Source data:
==================================================
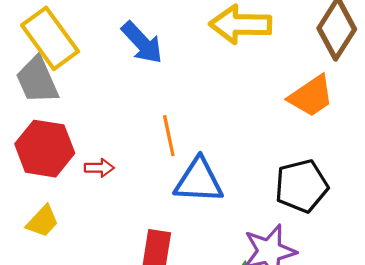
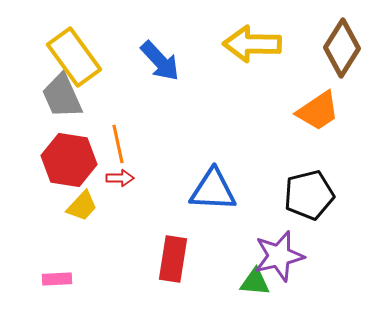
orange line: (169, 136) -> (118, 144), moved
yellow trapezoid: (43, 221) -> (82, 206), moved

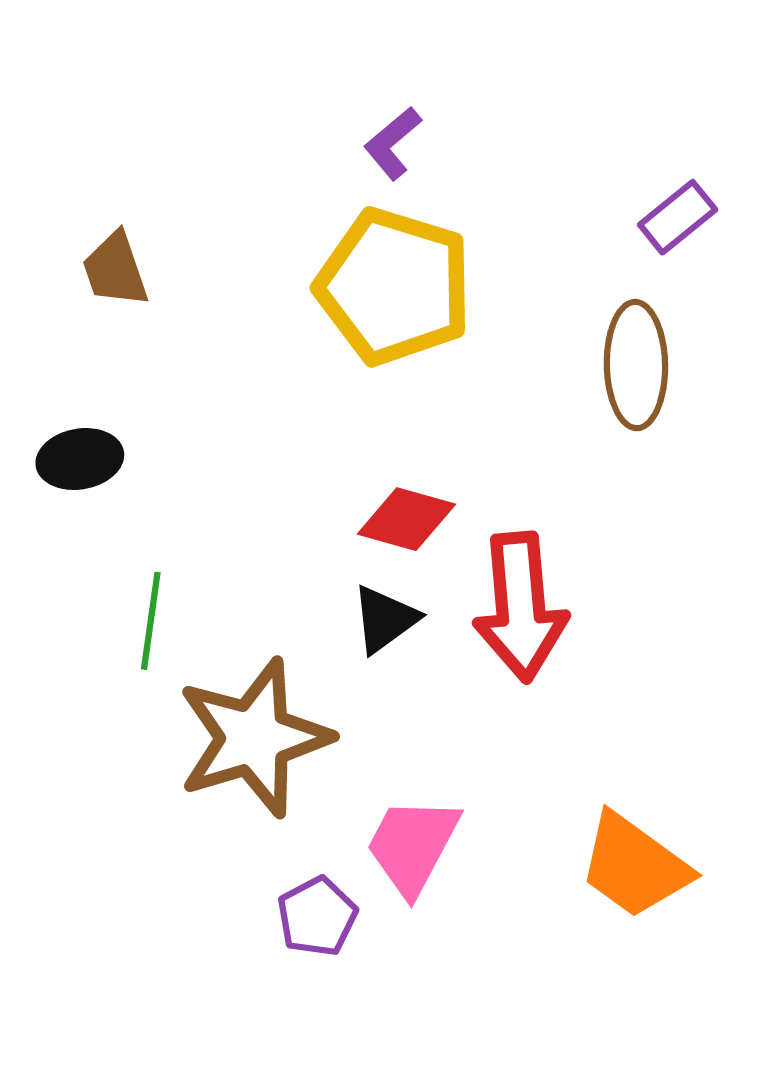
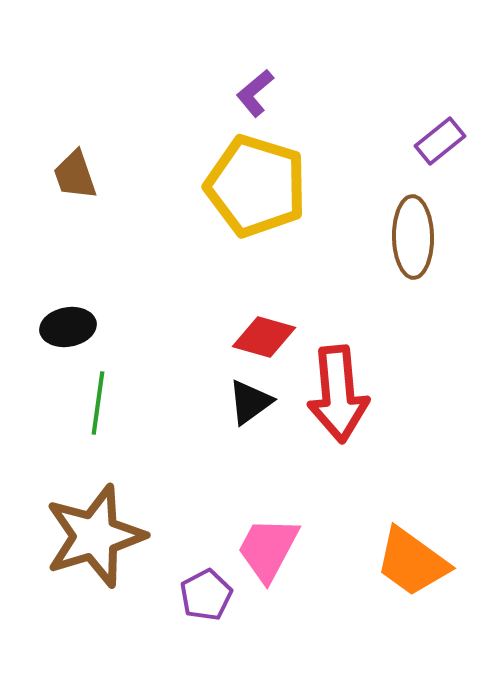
black ellipse: (80, 459) -> (68, 327), moved
brown star: (254, 738) -> (95, 536), moved

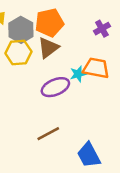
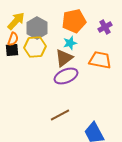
orange pentagon: (49, 23) -> (74, 21), moved
brown triangle: (48, 48) -> (64, 58), moved
cyan star: (78, 74) -> (70, 43), moved

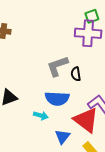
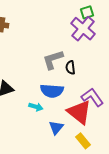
purple cross: (88, 33) -> (83, 29), turned 35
==================================================
_Activity_. If a line of the records contains the word "moved", count it; give only the total.

_Problem solution_. 7